- Task input
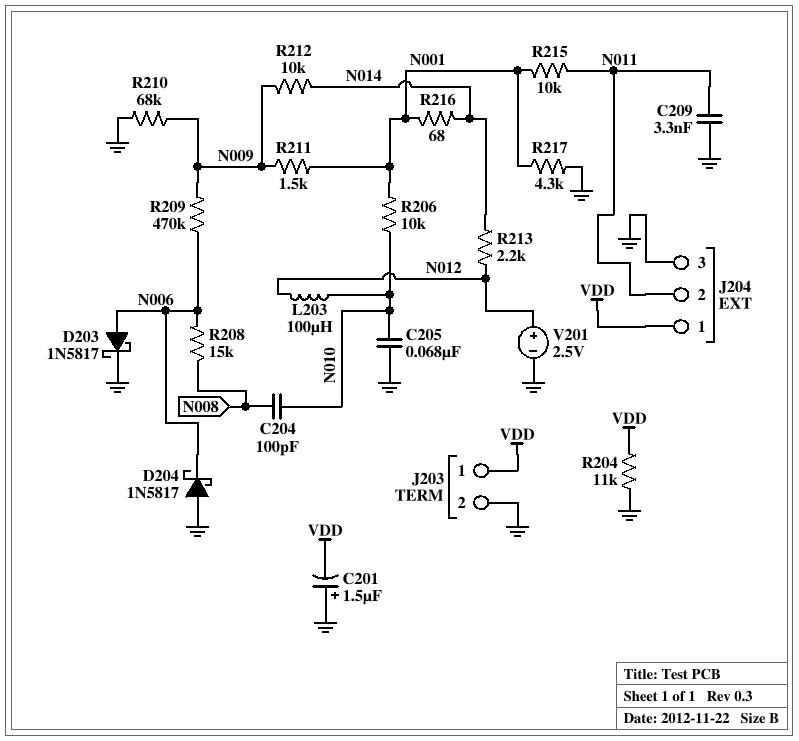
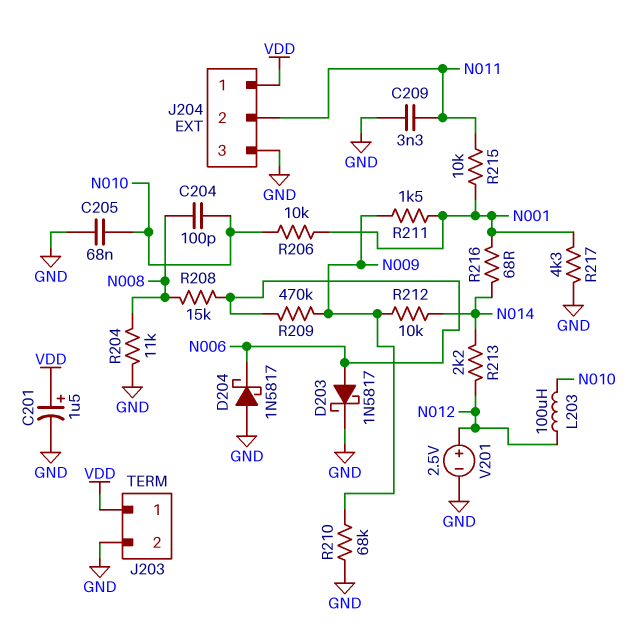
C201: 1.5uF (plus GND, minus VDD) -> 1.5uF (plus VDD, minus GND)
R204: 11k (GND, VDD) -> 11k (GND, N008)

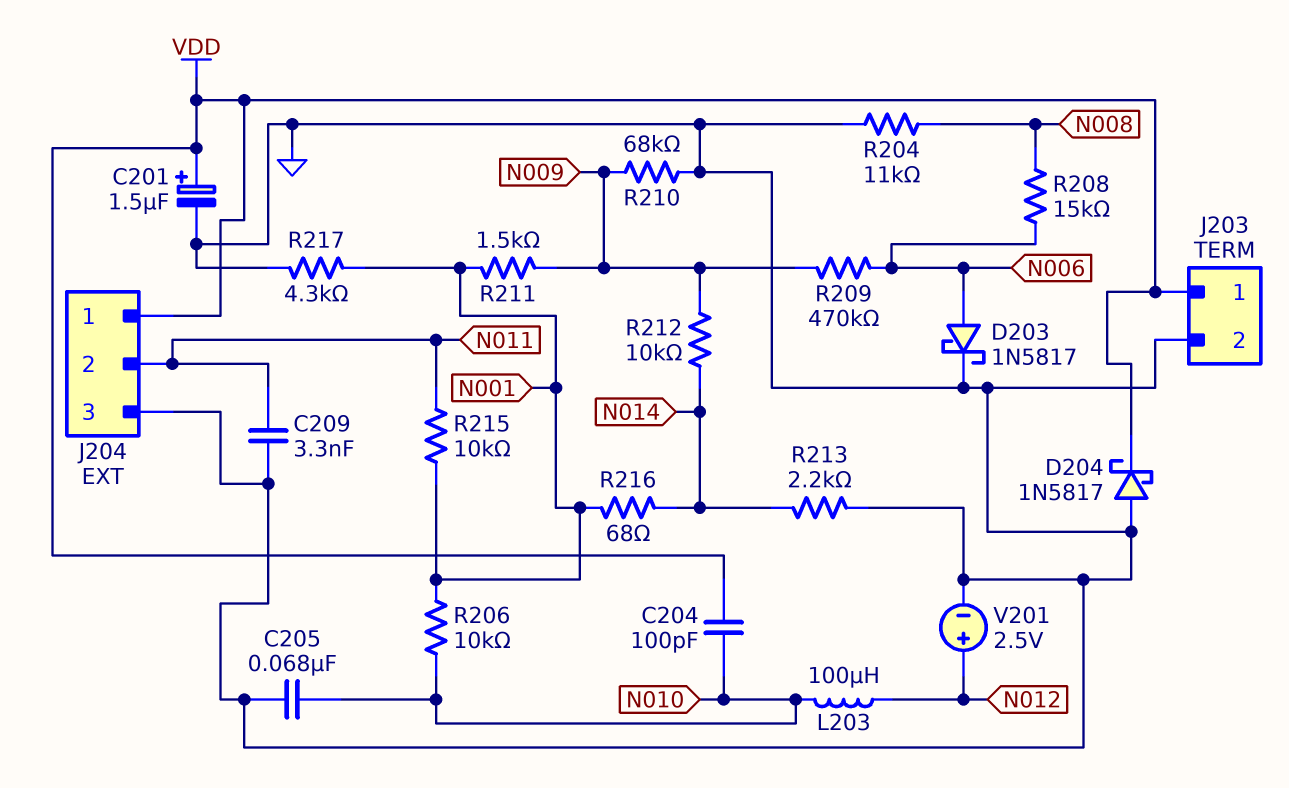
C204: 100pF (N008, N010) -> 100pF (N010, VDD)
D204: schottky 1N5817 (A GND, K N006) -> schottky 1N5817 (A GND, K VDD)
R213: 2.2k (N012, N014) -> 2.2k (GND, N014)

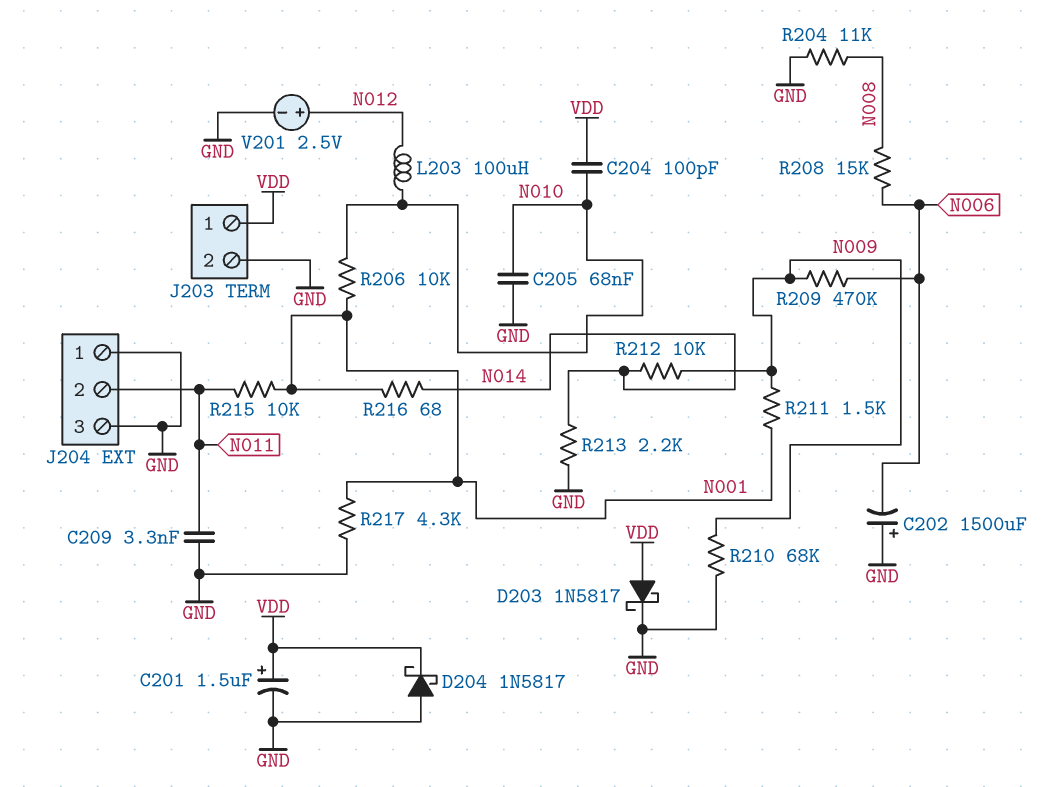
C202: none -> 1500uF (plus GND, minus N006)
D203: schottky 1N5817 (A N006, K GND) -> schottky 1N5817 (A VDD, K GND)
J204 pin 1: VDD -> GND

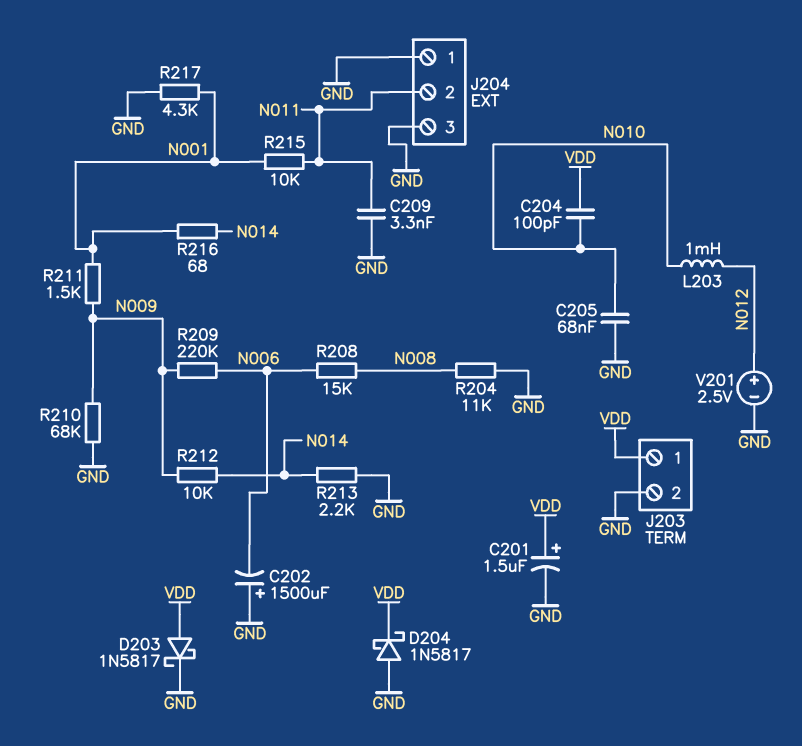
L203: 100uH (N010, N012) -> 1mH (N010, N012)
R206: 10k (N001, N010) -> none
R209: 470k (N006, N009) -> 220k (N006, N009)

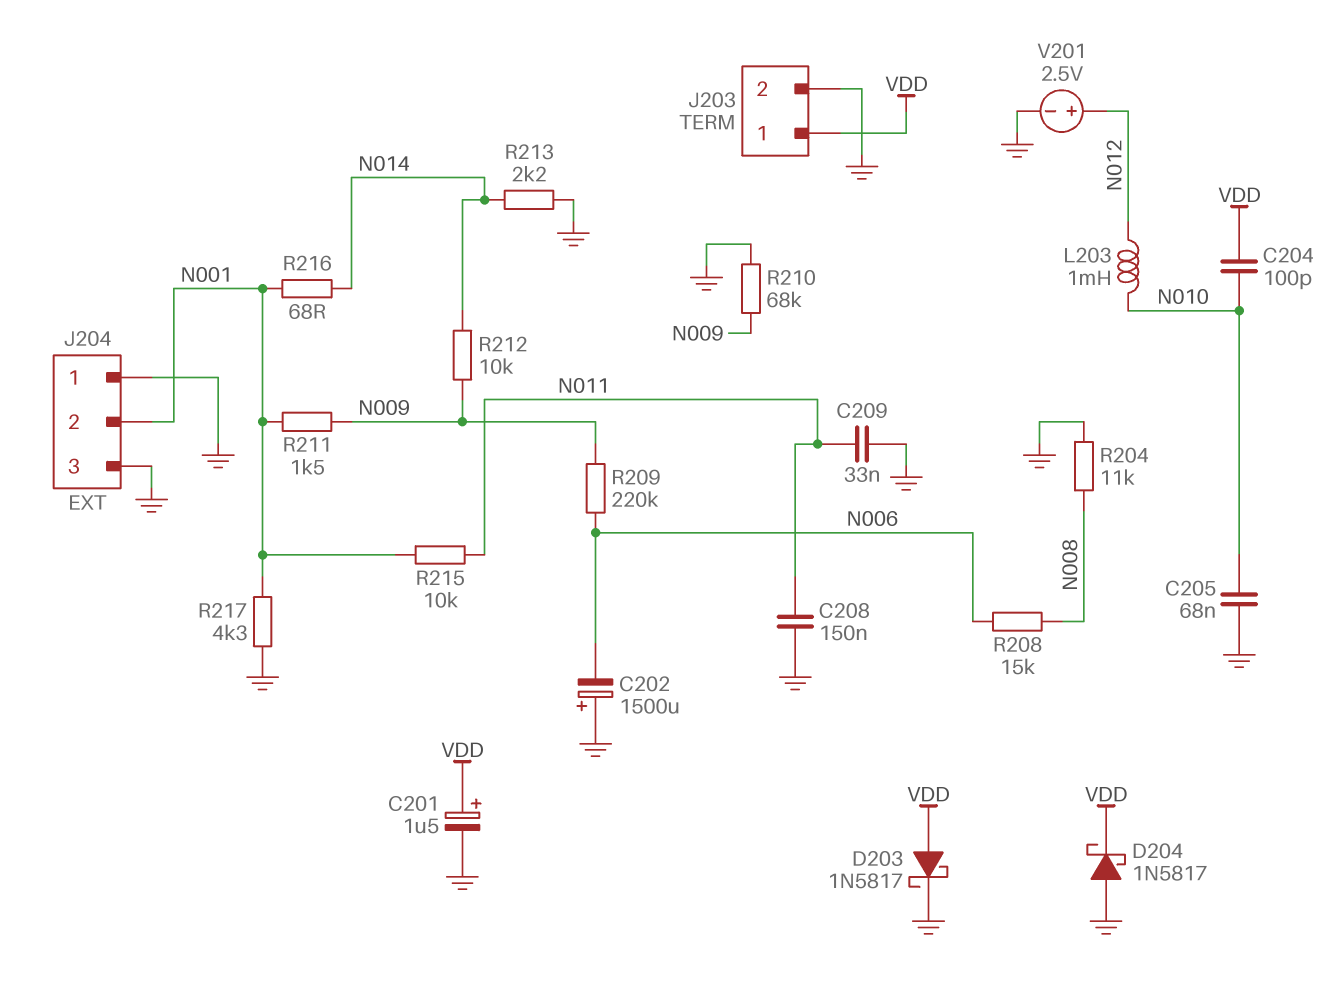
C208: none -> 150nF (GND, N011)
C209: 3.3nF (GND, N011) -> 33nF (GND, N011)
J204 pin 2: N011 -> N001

--

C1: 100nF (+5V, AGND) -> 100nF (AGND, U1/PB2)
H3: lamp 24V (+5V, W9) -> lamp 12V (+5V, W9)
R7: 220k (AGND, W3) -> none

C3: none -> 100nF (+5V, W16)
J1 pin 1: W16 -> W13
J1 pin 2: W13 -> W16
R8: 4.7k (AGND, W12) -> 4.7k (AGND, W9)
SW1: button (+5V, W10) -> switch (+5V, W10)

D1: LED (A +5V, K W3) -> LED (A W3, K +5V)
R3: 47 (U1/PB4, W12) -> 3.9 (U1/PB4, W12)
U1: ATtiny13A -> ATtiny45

- Exercise goal
Return the stretch of data that begins with the line showing "R209: 470k (N006, N009) -> 220k (N006, N009)" and goes on through the line showing "J204 pin 2: N011 -> N001", exactly, with pictures removed.

- Written response
R209: 470k (N006, N009) -> 220k (N006, N009)

C208: none -> 150nF (GND, N011)
C209: 3.3nF (GND, N011) -> 33nF (GND, N011)
J204 pin 2: N011 -> N001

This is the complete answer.